--- EXERCISE REQUIREMENTS ---
Copy out every line of the records where the string "degrees" occurs.

--- RECORDS TO USE ---

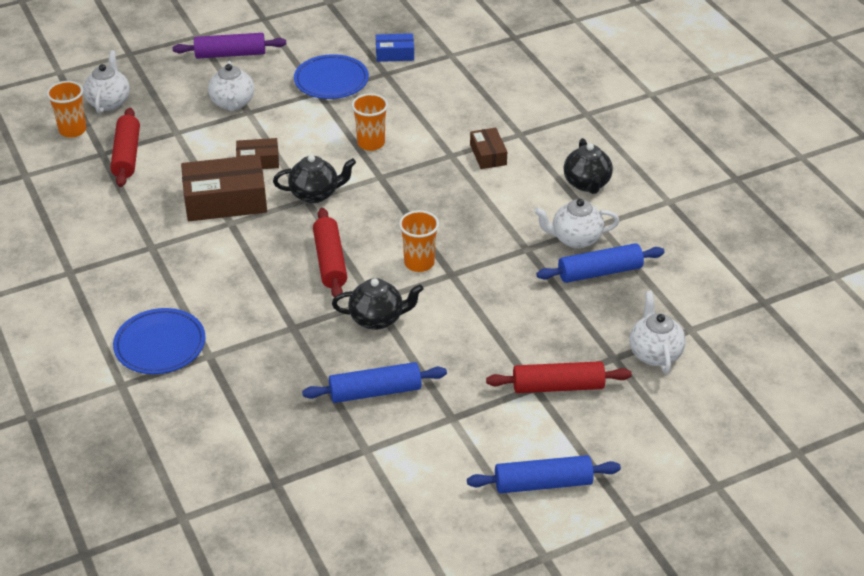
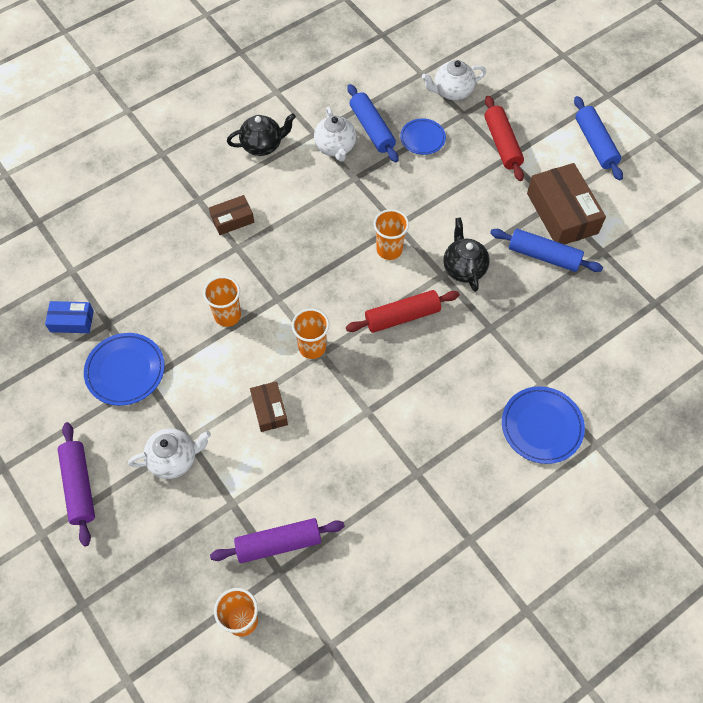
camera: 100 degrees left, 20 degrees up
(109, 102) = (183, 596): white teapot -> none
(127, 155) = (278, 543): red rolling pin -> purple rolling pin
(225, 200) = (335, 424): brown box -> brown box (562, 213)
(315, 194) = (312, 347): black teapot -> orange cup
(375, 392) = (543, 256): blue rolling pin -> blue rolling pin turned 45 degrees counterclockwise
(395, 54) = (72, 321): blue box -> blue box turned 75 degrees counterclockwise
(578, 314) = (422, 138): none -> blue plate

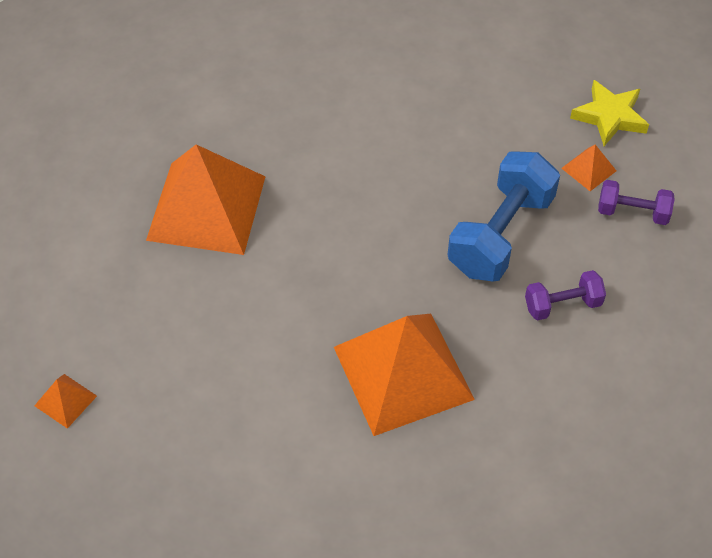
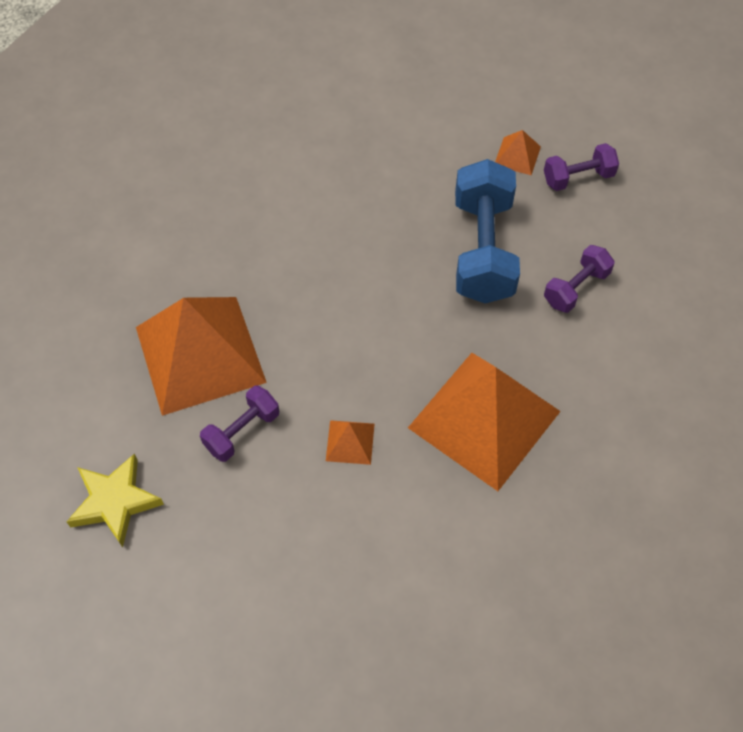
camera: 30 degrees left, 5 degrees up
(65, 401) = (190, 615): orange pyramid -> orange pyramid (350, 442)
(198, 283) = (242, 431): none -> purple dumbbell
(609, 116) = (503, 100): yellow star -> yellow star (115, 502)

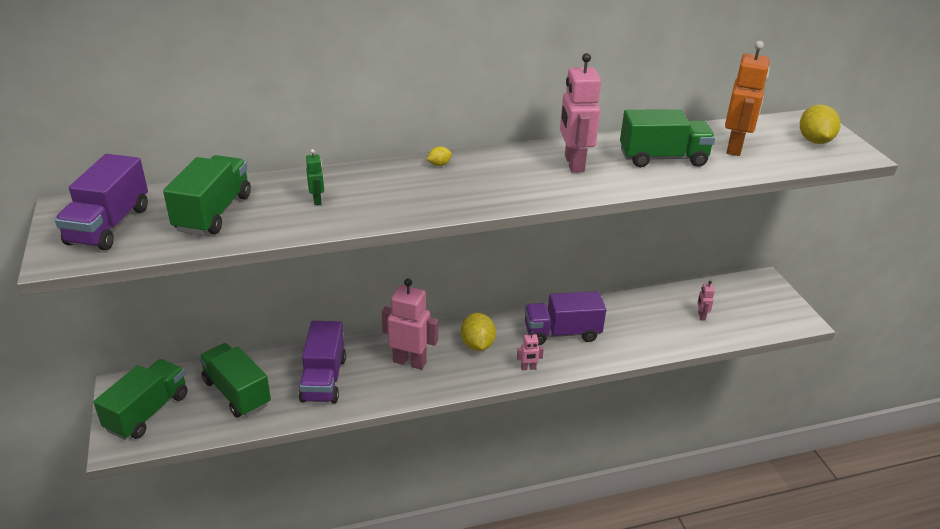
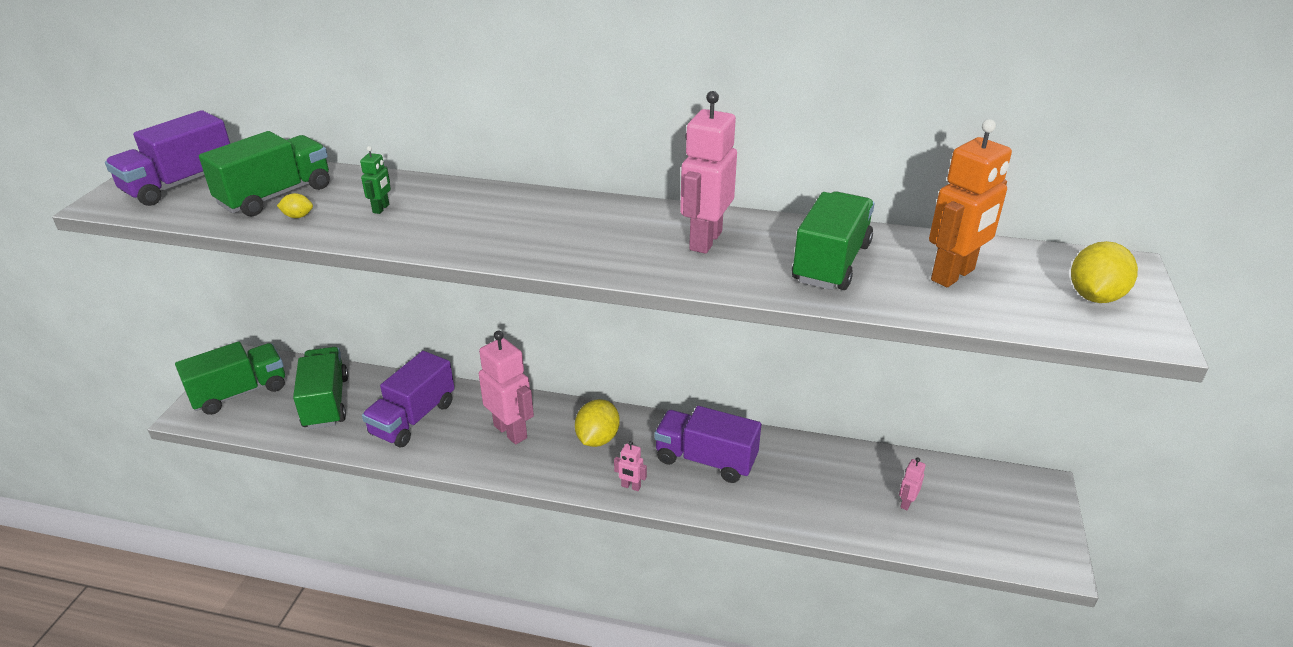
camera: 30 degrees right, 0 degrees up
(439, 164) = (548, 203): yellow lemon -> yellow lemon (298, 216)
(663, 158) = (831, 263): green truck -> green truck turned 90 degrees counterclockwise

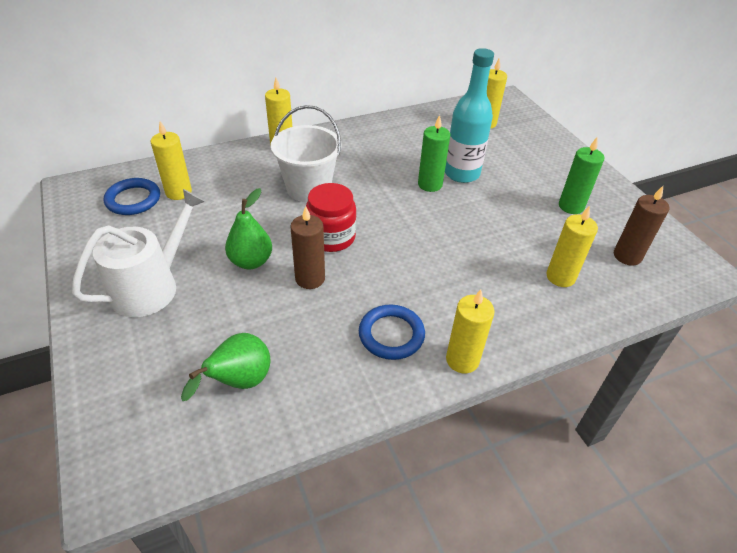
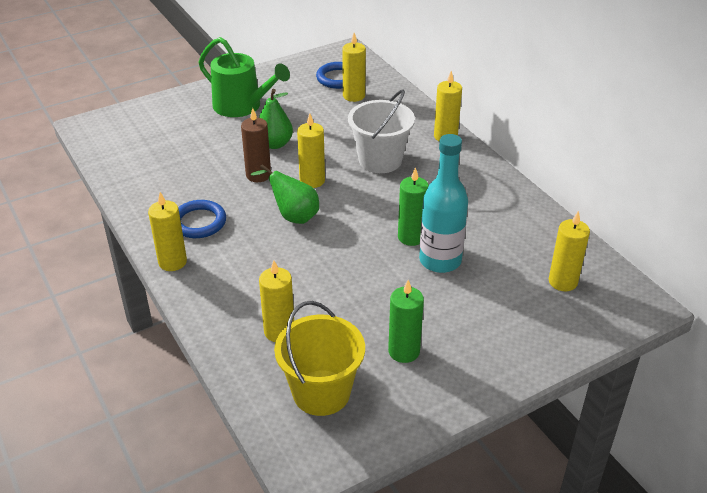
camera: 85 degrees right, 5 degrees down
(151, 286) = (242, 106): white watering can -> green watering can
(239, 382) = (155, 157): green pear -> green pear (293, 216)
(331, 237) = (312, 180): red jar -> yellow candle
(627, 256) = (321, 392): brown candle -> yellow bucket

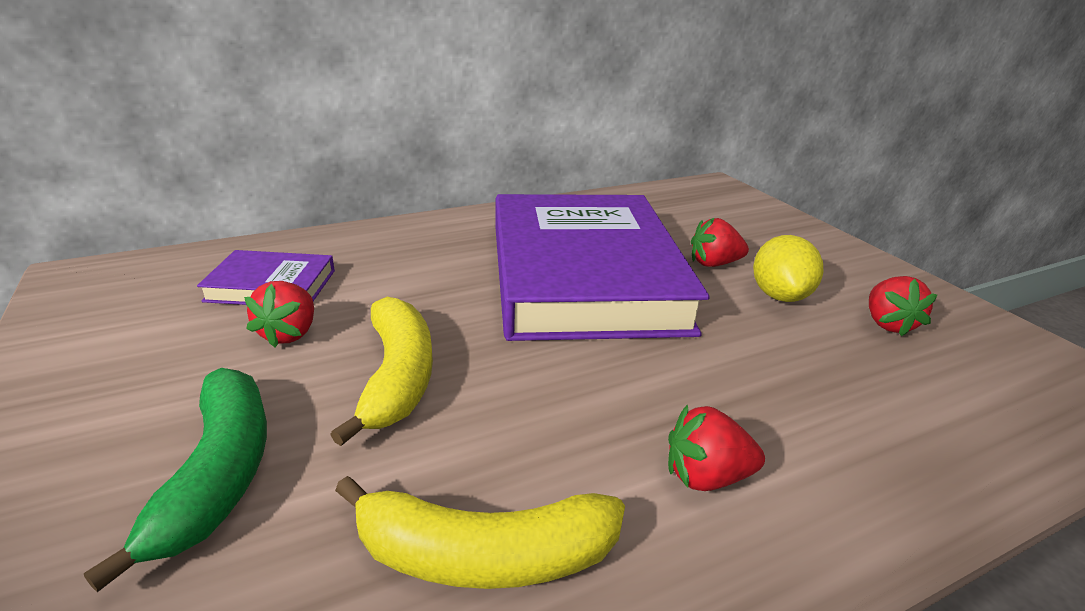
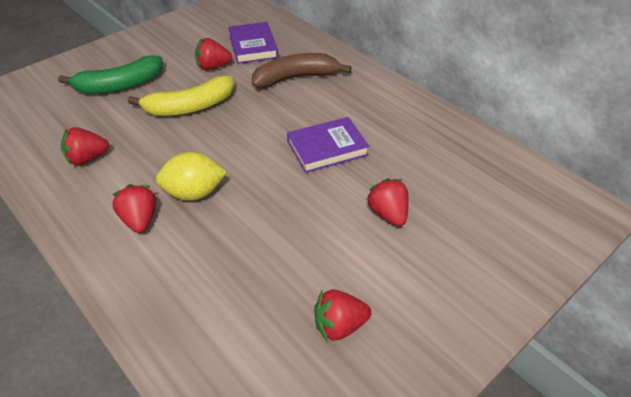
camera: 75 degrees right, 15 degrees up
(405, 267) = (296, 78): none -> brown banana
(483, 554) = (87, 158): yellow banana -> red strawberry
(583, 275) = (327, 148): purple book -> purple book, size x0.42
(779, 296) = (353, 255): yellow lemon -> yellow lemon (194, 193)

--- YOUR SOLUTION ---
camera: 100 degrees left, 20 degrees up
(375, 392) = (543, 256): blue rolling pin -> blue rolling pin turned 45 degrees counterclockwise
(395, 54) = (72, 321): blue box -> blue box turned 75 degrees counterclockwise
camera: 30 degrees left, 5 degrees up
camera: 30 degrees right, 0 degrees up
(663, 158) = (831, 263): green truck -> green truck turned 90 degrees counterclockwise
camera: 85 degrees right, 5 degrees down
camera: 75 degrees right, 15 degrees up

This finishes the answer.